Problem details: Restate word for word the lines of the material below, from the line with "red L-shape: (139, 63) -> (105, 81), moved" to the line with "green triangle: (55, 110)", both lines included, and no others.
----- Task material -----
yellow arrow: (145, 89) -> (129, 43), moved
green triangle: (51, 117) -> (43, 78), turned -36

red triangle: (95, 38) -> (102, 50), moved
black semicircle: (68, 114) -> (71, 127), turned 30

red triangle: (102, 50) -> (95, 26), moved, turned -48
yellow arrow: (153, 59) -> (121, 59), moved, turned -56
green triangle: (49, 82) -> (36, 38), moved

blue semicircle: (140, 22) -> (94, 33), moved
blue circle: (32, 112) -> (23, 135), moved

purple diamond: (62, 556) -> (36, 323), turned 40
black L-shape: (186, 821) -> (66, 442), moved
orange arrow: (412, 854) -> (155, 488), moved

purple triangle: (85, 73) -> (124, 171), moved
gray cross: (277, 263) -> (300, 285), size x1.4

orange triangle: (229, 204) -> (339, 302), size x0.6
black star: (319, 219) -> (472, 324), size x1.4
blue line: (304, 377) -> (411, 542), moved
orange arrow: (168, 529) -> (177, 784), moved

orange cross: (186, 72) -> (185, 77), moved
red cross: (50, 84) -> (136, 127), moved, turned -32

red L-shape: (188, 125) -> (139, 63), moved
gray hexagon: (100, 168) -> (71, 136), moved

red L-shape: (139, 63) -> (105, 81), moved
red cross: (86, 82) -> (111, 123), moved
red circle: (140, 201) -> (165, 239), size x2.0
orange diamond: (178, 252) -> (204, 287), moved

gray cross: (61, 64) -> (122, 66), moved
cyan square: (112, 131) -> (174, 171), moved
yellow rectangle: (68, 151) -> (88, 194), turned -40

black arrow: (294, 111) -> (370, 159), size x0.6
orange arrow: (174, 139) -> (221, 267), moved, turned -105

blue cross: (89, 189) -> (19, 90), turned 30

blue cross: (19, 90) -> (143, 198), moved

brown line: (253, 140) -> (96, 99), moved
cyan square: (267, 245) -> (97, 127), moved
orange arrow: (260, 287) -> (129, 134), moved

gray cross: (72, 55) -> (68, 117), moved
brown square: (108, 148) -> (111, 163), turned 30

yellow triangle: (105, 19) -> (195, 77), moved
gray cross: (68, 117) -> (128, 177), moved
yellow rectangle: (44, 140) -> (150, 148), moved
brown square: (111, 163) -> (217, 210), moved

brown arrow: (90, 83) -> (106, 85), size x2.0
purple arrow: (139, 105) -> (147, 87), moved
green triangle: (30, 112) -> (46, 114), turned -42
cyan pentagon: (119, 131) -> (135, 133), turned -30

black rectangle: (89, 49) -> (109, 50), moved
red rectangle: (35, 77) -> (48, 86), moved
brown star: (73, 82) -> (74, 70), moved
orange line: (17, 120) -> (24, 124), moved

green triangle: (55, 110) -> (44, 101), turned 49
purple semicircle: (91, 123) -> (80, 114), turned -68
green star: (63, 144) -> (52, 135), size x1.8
-----
Response area:
red L-shape: (139, 63) -> (105, 81), moved
red cross: (86, 82) -> (111, 123), moved
red circle: (140, 201) -> (165, 239), size x2.0
orange diamond: (178, 252) -> (204, 287), moved

gray cross: (61, 64) -> (122, 66), moved
cyan square: (112, 131) -> (174, 171), moved
yellow rectangle: (68, 151) -> (88, 194), turned -40

black arrow: (294, 111) -> (370, 159), size x0.6
orange arrow: (174, 139) -> (221, 267), moved, turned -105

blue cross: (89, 189) -> (19, 90), turned 30

blue cross: (19, 90) -> (143, 198), moved

brown line: (253, 140) -> (96, 99), moved
cyan square: (267, 245) -> (97, 127), moved
orange arrow: (260, 287) -> (129, 134), moved

gray cross: (72, 55) -> (68, 117), moved
brown square: (108, 148) -> (111, 163), turned 30

yellow triangle: (105, 19) -> (195, 77), moved
gray cross: (68, 117) -> (128, 177), moved
yellow rectangle: (44, 140) -> (150, 148), moved
brown square: (111, 163) -> (217, 210), moved

brown arrow: (90, 83) -> (106, 85), size x2.0
purple arrow: (139, 105) -> (147, 87), moved
green triangle: (30, 112) -> (46, 114), turned -42
cyan pentagon: (119, 131) -> (135, 133), turned -30

black rectangle: (89, 49) -> (109, 50), moved
red rectangle: (35, 77) -> (48, 86), moved
brown star: (73, 82) -> (74, 70), moved
orange line: (17, 120) -> (24, 124), moved

green triangle: (55, 110) -> (44, 101), turned 49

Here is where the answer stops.